→ **Assignment**:
Omit the pictures, please, and give each record below again exactly.

→ **Source data**:
-*-*-

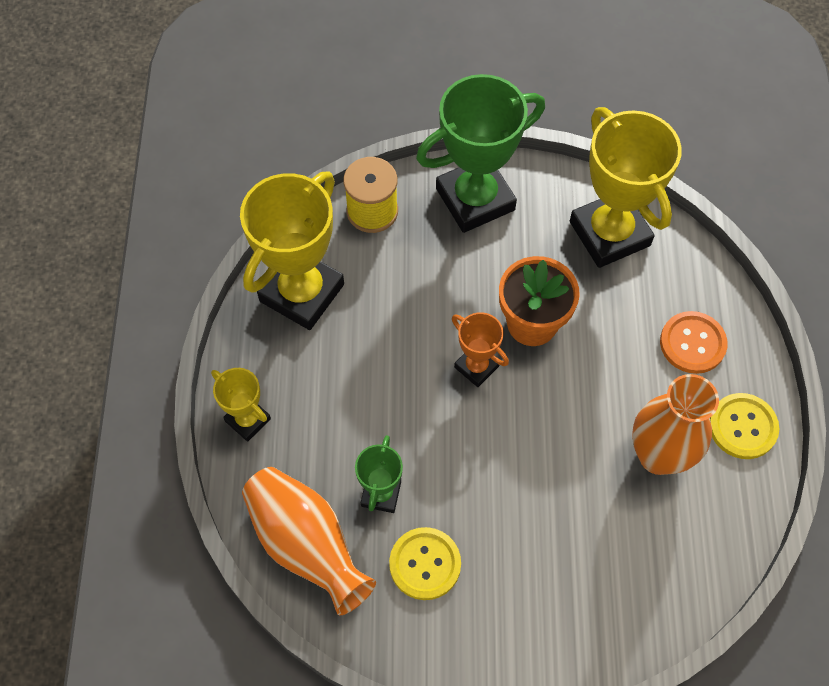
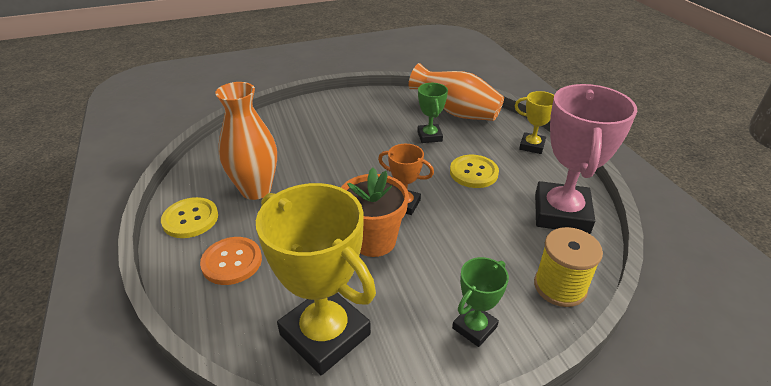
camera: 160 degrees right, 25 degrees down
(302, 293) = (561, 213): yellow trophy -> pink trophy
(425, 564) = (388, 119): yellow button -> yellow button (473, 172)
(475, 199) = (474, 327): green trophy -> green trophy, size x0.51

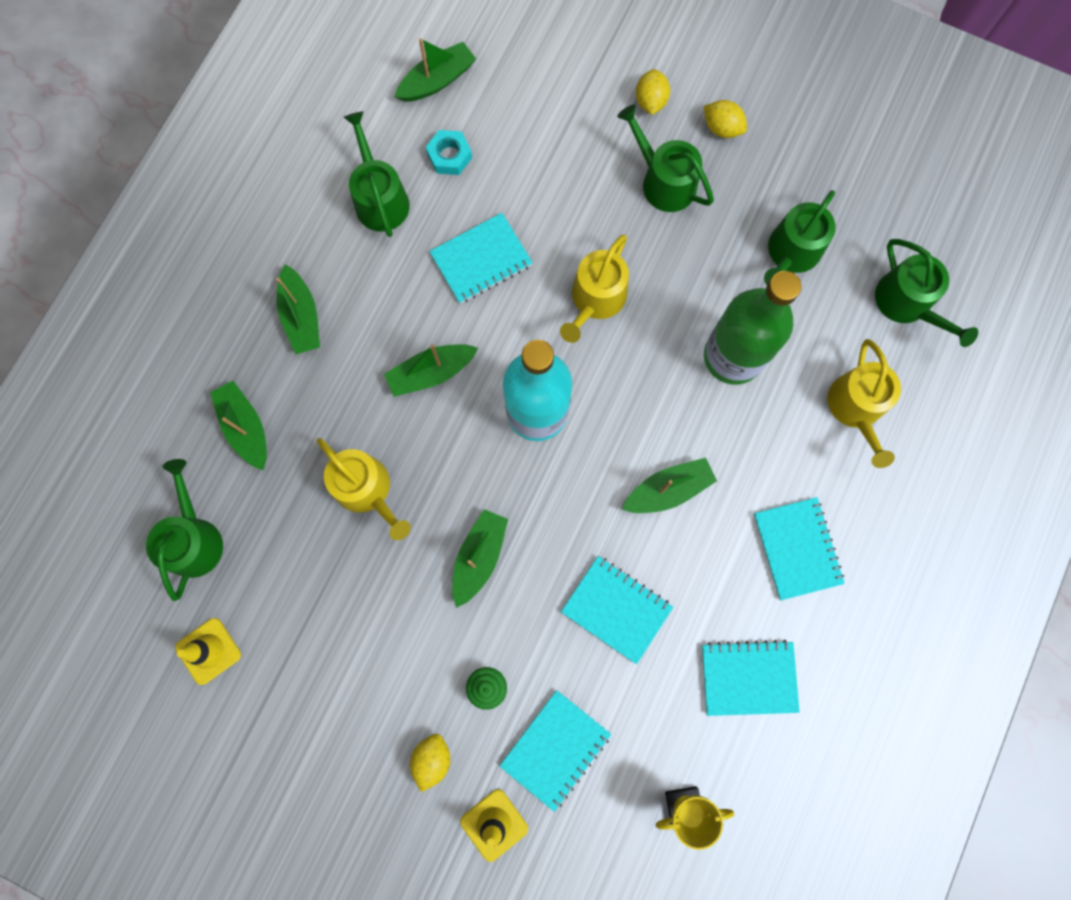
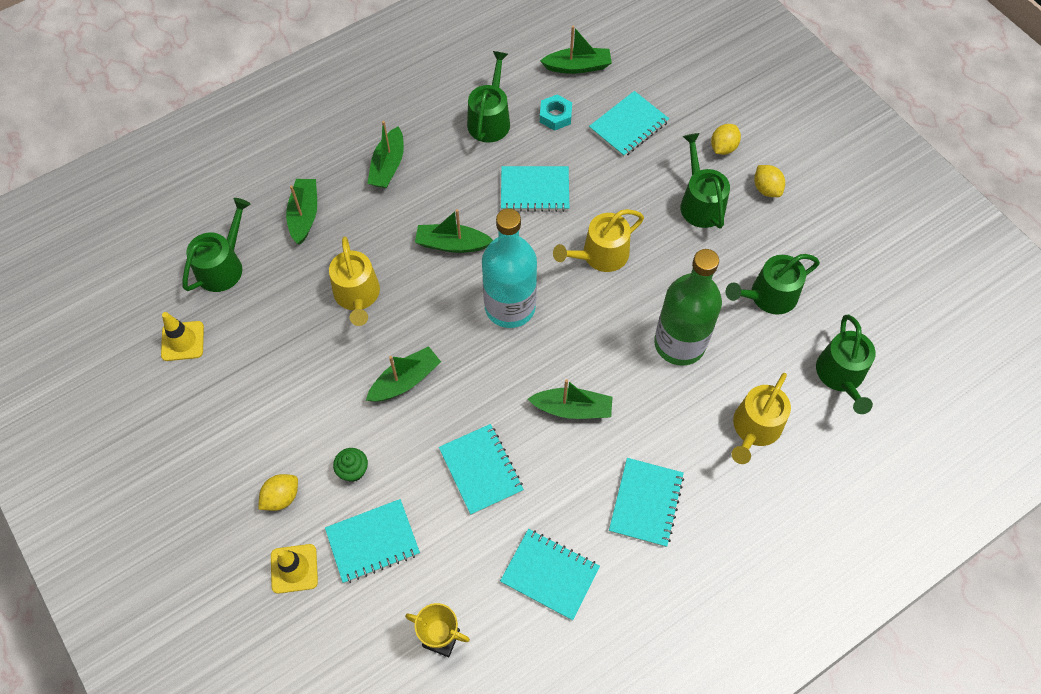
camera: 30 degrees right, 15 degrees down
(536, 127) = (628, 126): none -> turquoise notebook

-*-*-

→ **Solution for this problem**:
camera: 160 degrees right, 25 degrees down
(302, 293) = (561, 213): yellow trophy -> pink trophy
(425, 564) = (388, 119): yellow button -> yellow button (473, 172)
(475, 199) = (474, 327): green trophy -> green trophy, size x0.51

camera: 30 degrees right, 15 degrees down
(536, 127) = (628, 126): none -> turquoise notebook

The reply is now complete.